──────── SOURCE RECORDS ────────

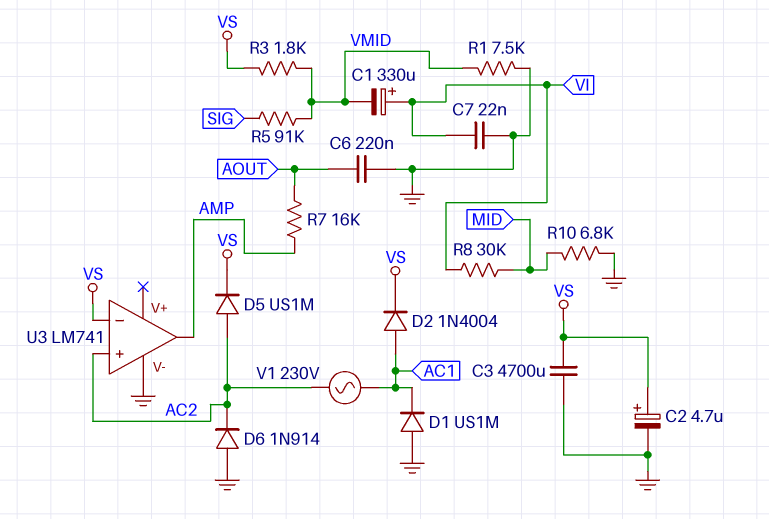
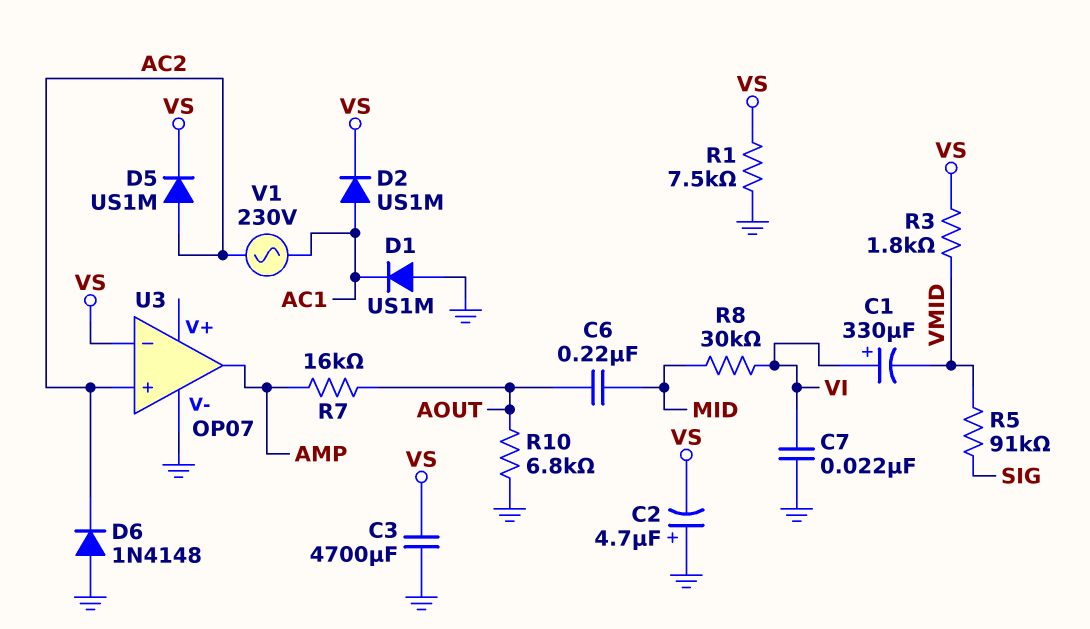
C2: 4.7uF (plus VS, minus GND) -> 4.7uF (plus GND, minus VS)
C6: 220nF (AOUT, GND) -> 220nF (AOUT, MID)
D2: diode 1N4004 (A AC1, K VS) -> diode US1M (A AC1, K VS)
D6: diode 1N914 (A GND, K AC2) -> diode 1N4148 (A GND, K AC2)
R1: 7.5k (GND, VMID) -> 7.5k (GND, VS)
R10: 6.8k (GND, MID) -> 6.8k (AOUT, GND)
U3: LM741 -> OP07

────────

ACTION ITEM:
Check each line of the data above for the string "AOUT" and report only how many lines have it.

TASK ANSWER:
2